- **Exercise prompt**: How do the lines below between the ones holding "C7: 33nF (+5V, GND) -> 33nF (GND, TRIG)" and "R4: 22k (TICK, VSW) -> 22k (EN_N, TICK)", inclusive, read? Give them again exactly, with no other lines.

- **Records shown**:
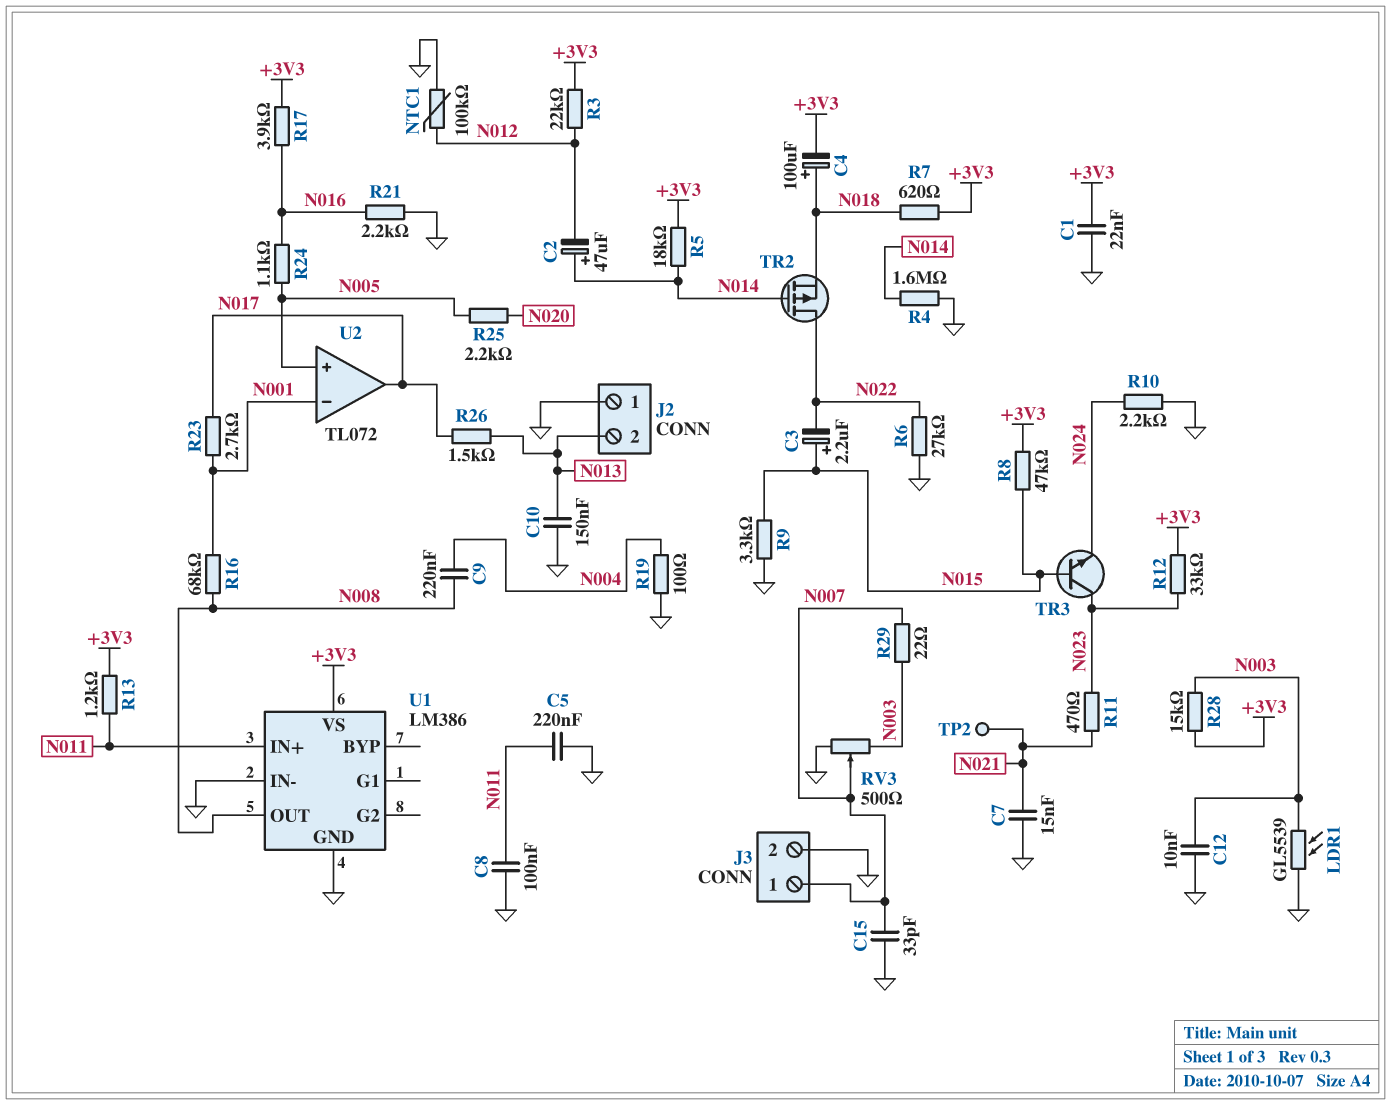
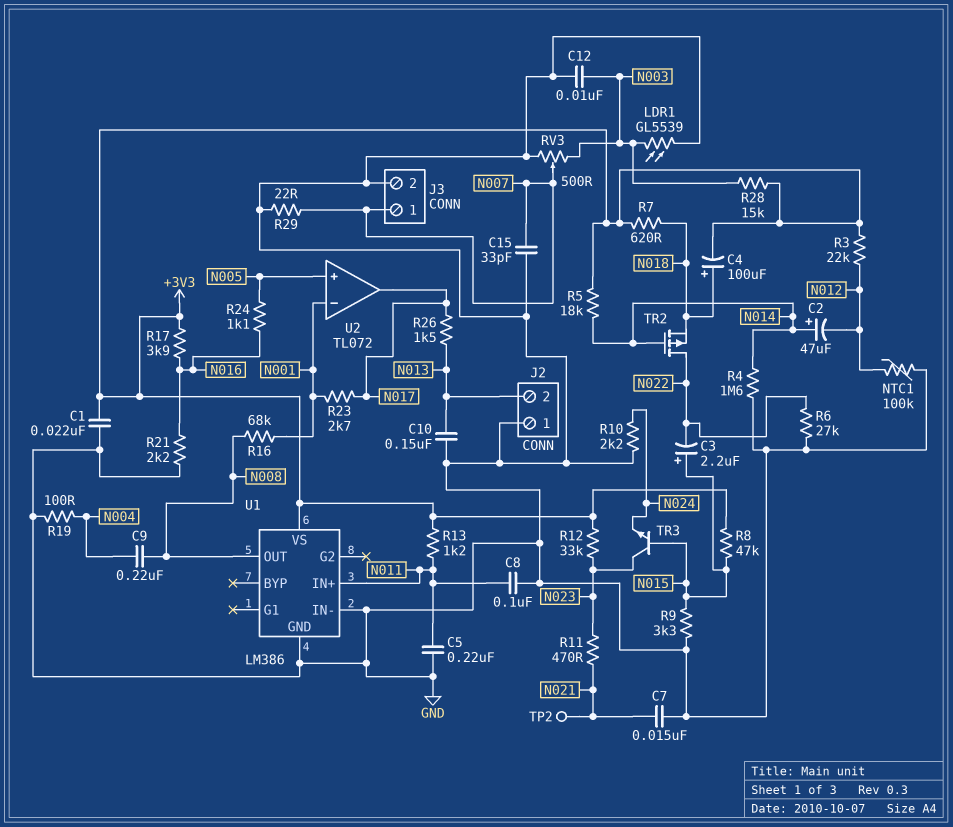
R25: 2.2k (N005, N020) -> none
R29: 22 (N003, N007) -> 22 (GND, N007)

...

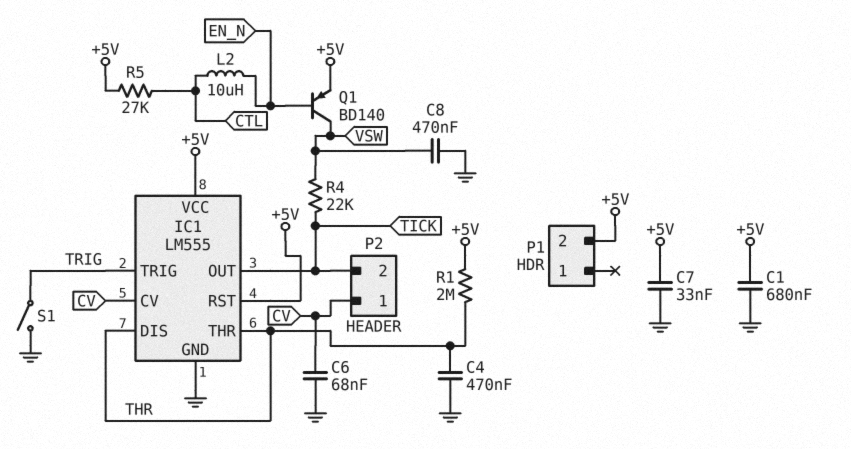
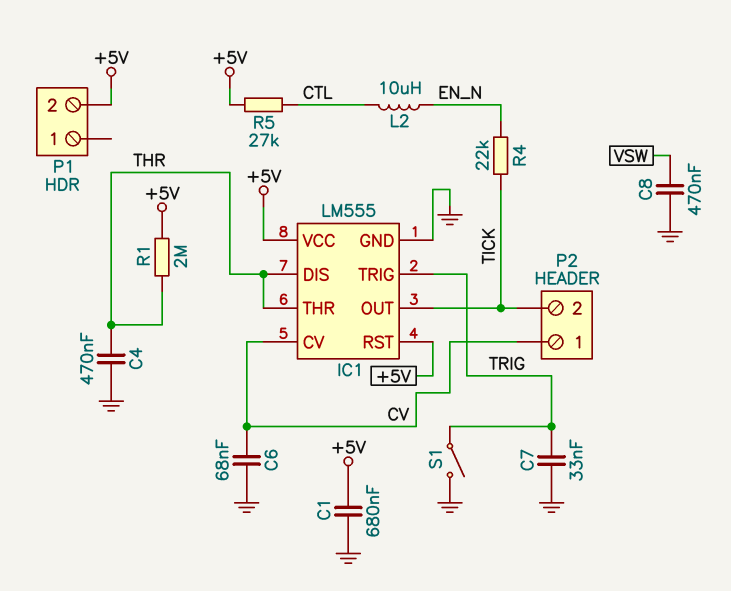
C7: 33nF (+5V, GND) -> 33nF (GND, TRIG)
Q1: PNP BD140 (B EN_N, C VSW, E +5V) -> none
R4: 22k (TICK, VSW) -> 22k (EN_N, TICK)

- **Solution**:
C7: 33nF (+5V, GND) -> 33nF (GND, TRIG)
Q1: PNP BD140 (B EN_N, C VSW, E +5V) -> none
R4: 22k (TICK, VSW) -> 22k (EN_N, TICK)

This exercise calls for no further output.